Your task | In the material below, find the span from the line with "U10: NAND 74HC132" to the line with "U8: NOR 74HC02" and transcribe only those lines, exactly, ends included, without the pictures.
** Data for this task follows **
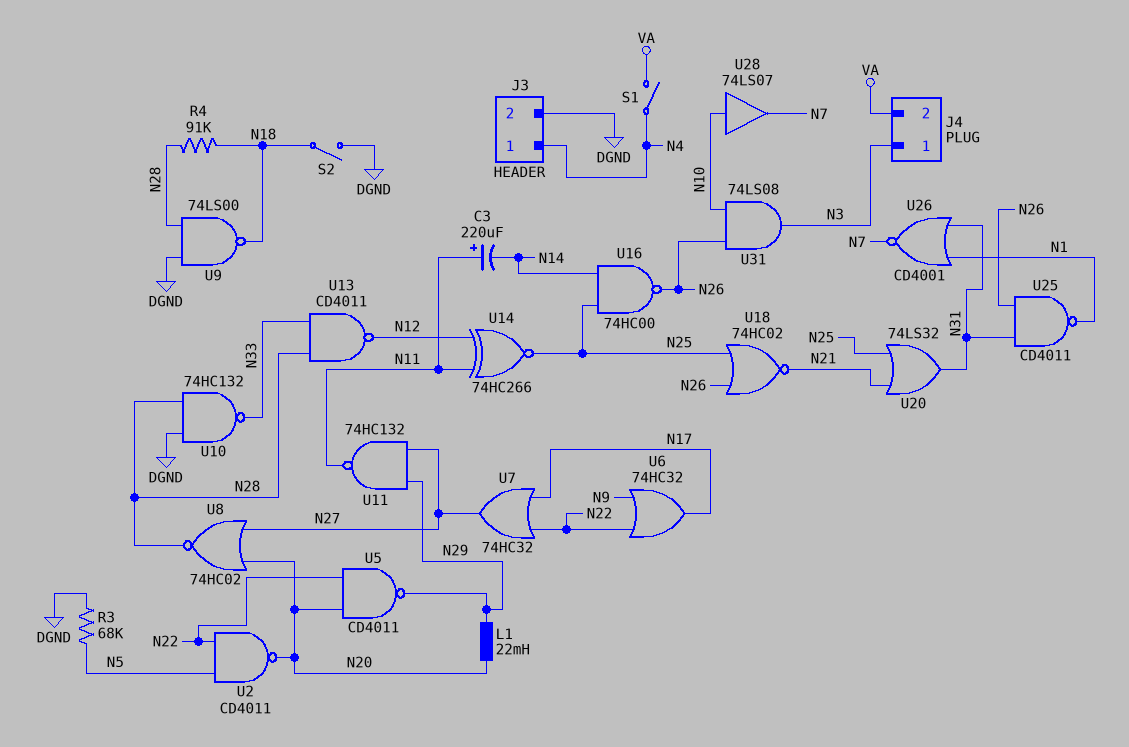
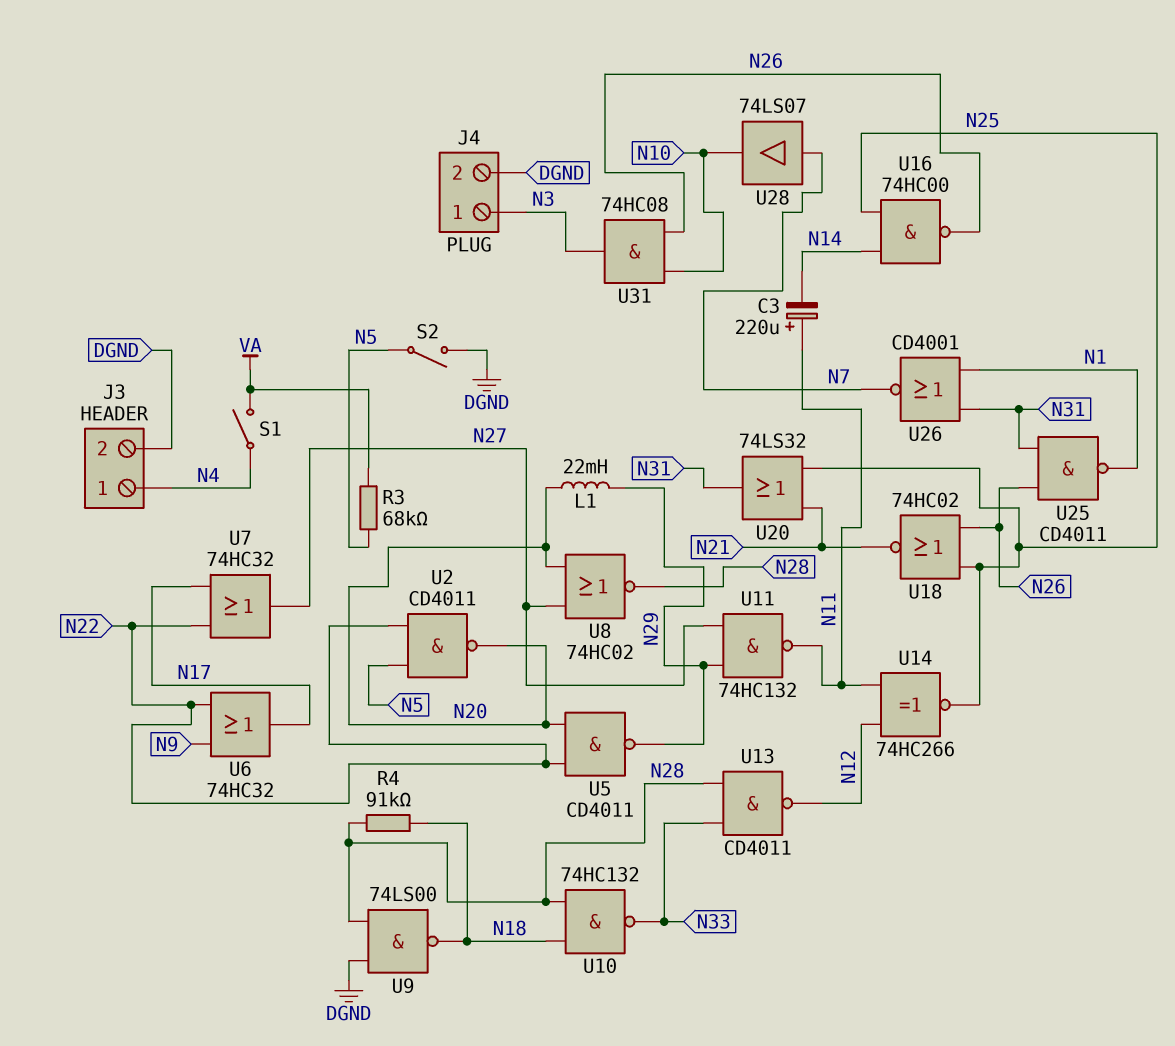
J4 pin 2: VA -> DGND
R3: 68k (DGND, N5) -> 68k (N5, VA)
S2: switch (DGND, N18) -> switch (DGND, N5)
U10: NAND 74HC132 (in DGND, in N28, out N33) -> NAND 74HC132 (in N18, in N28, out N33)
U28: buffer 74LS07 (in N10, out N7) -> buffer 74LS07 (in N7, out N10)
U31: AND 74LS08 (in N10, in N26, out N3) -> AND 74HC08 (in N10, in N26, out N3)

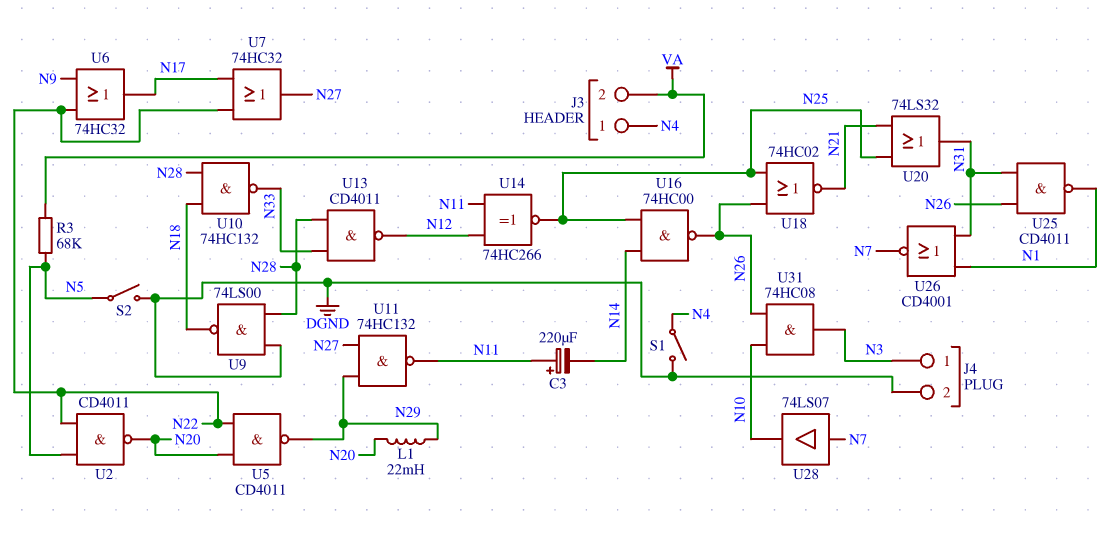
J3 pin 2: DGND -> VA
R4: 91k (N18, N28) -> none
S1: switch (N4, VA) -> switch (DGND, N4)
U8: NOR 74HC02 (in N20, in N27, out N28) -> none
** End of Data for this task **
** Data for this task follows **
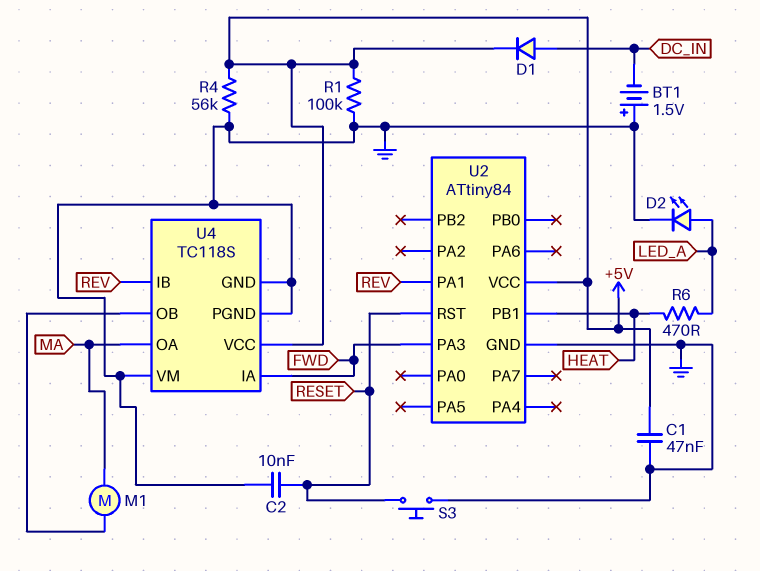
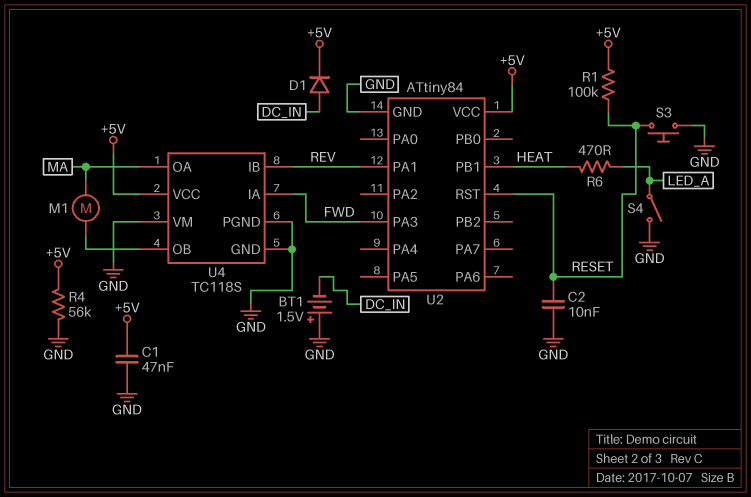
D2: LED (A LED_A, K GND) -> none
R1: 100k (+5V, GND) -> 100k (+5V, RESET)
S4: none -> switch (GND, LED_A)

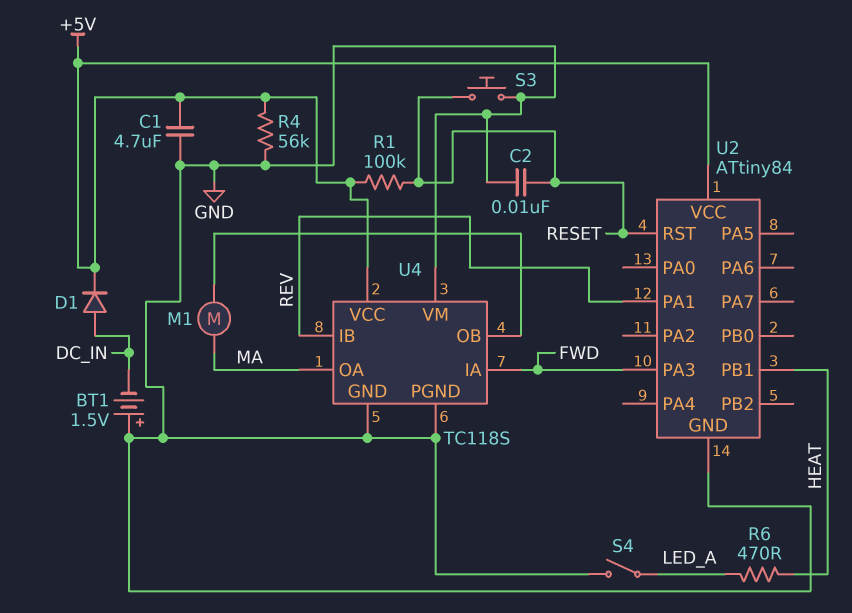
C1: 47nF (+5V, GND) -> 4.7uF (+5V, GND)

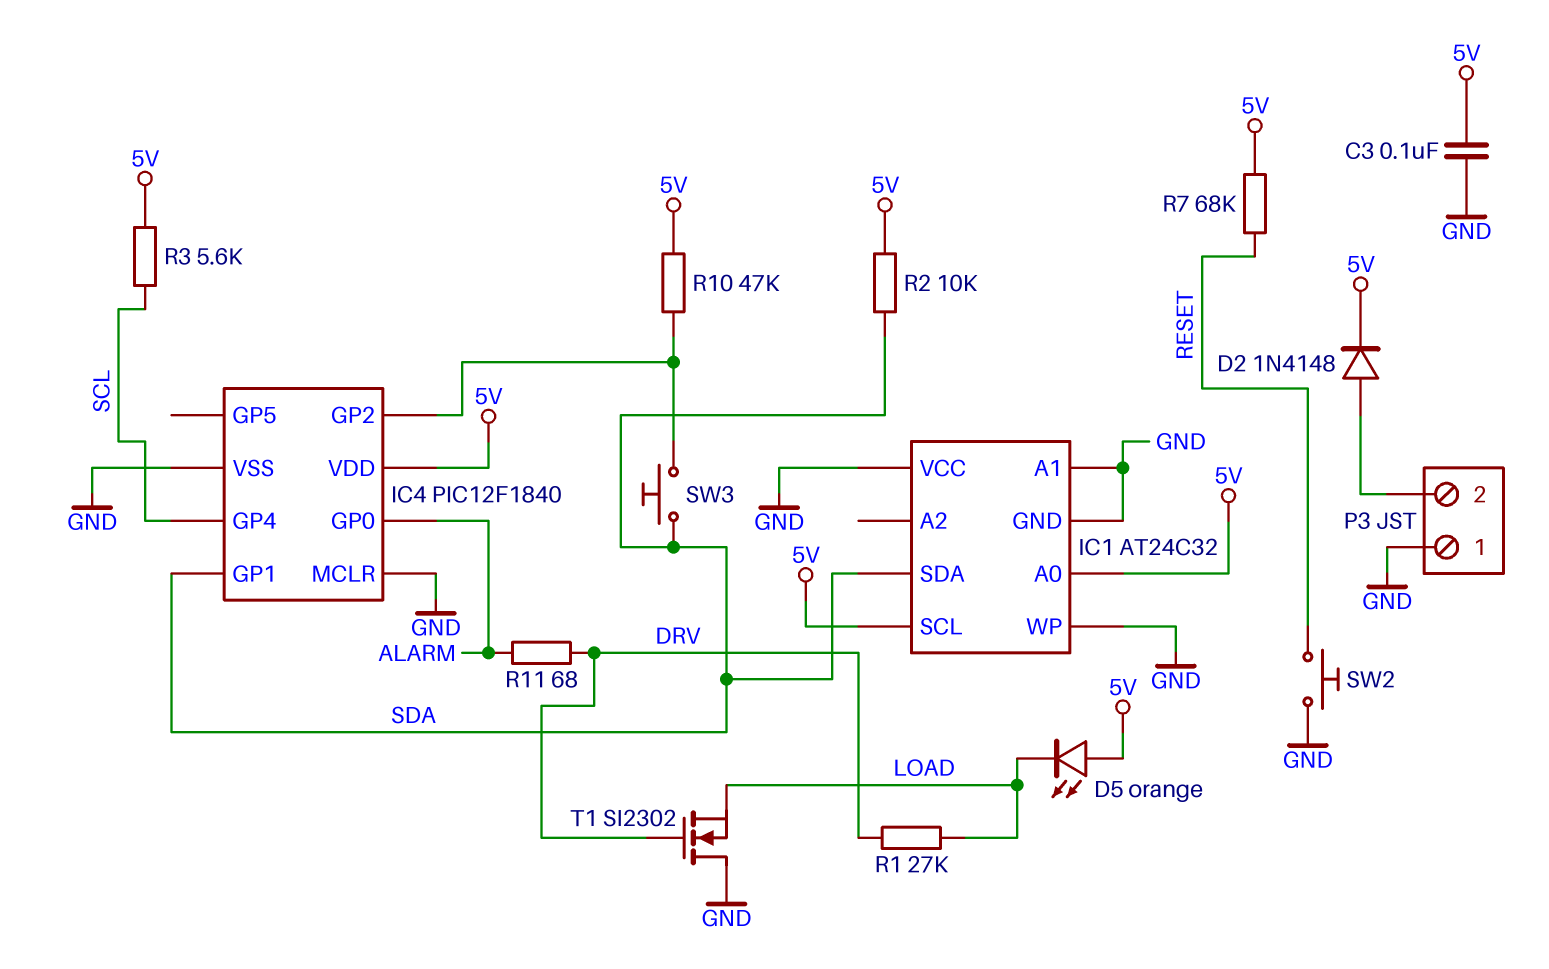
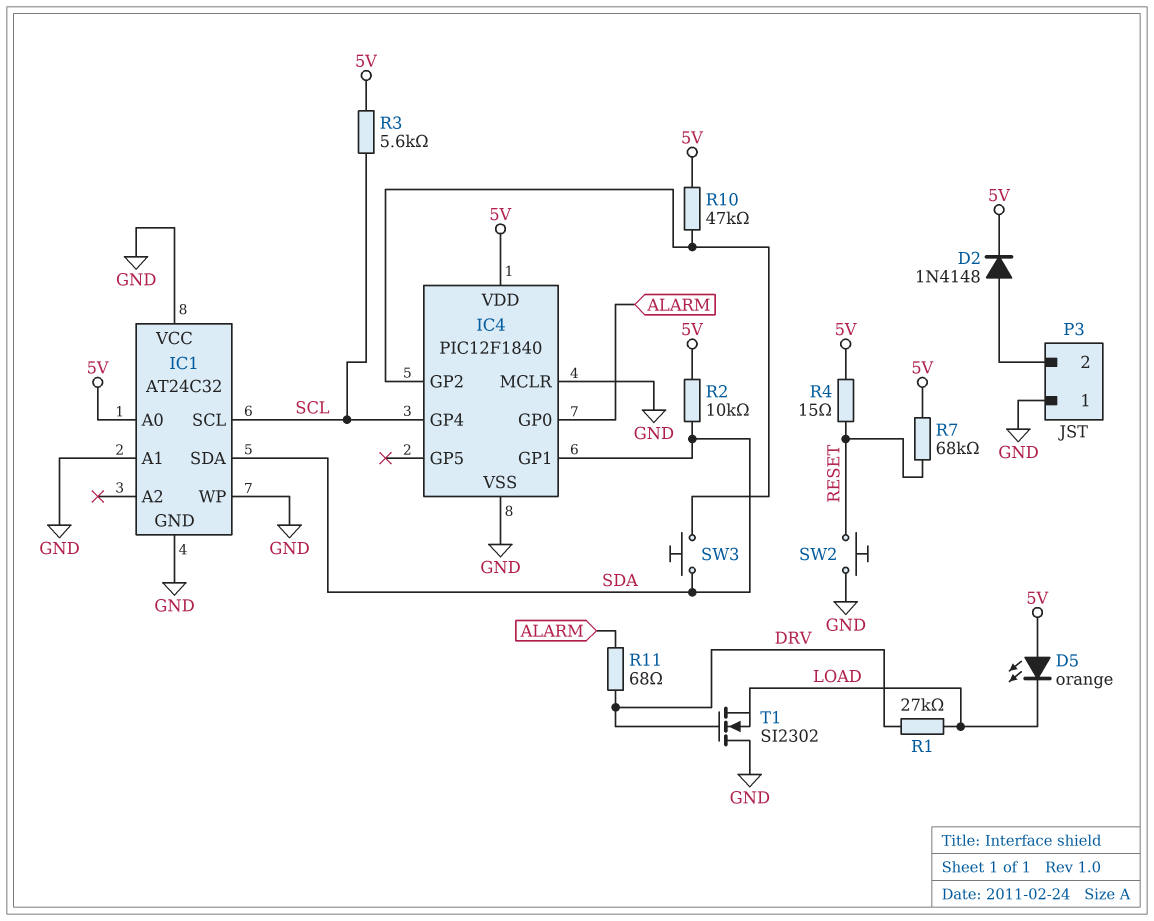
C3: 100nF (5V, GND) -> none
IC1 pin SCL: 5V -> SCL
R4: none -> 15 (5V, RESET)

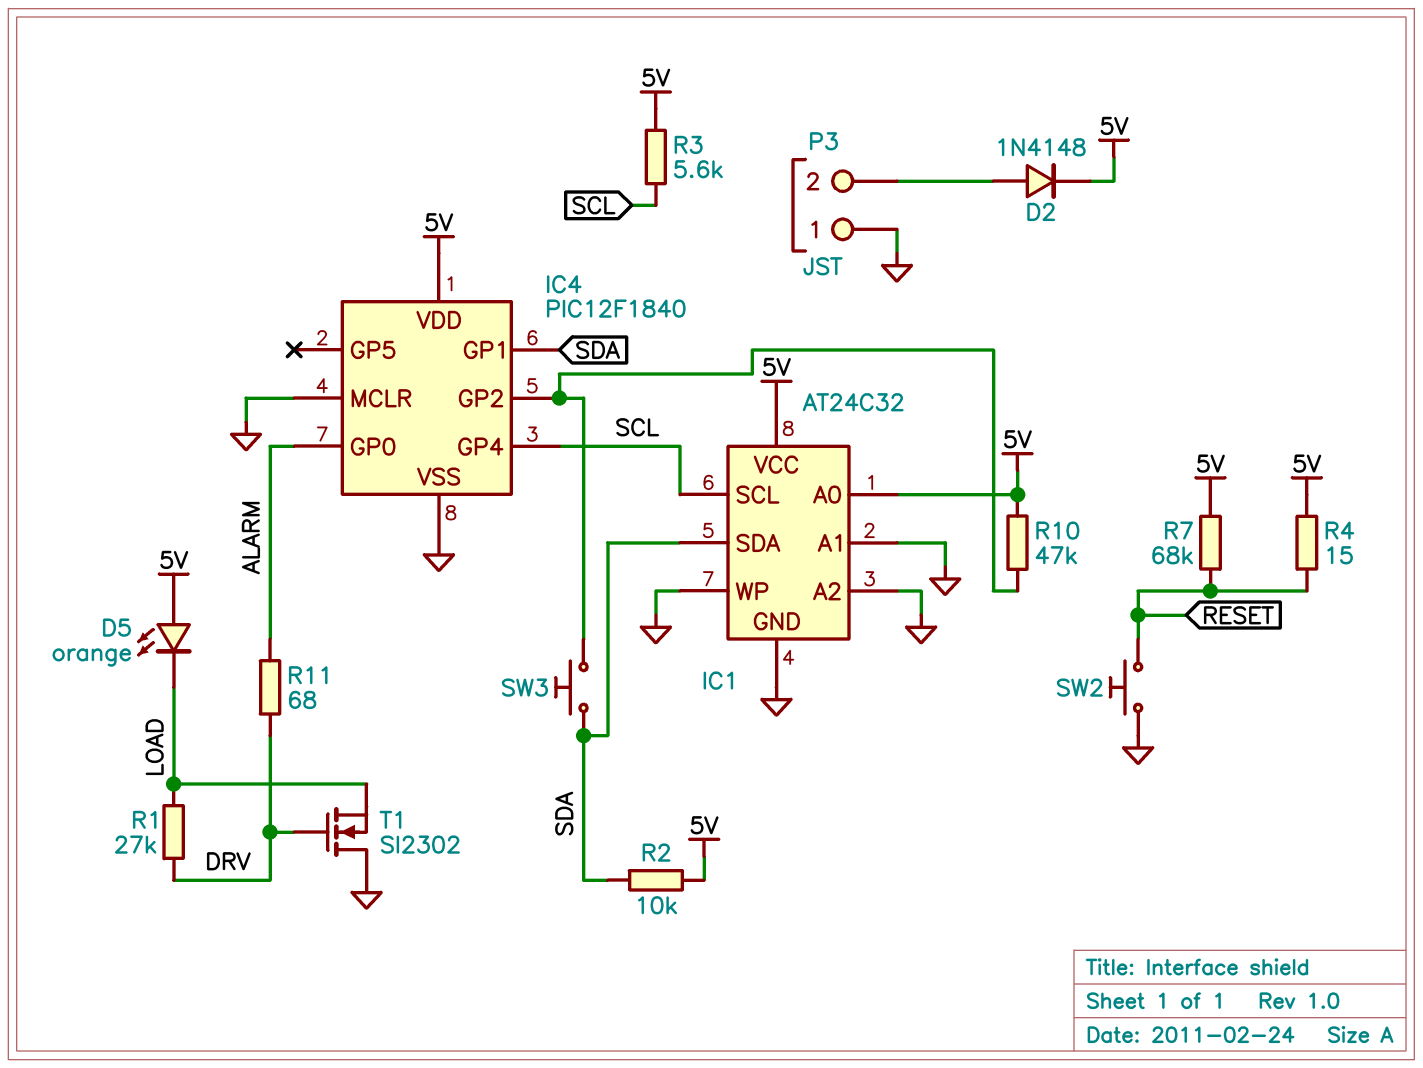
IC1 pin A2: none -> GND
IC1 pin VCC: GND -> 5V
** End of Data for this task **
Problem solution |
U10: NAND 74HC132 (in DGND, in N28, out N33) -> NAND 74HC132 (in N18, in N28, out N33)
U28: buffer 74LS07 (in N10, out N7) -> buffer 74LS07 (in N7, out N10)
U31: AND 74LS08 (in N10, in N26, out N3) -> AND 74HC08 (in N10, in N26, out N3)

J3 pin 2: DGND -> VA
R4: 91k (N18, N28) -> none
S1: switch (N4, VA) -> switch (DGND, N4)
U8: NOR 74HC02 (in N20, in N27, out N28) -> none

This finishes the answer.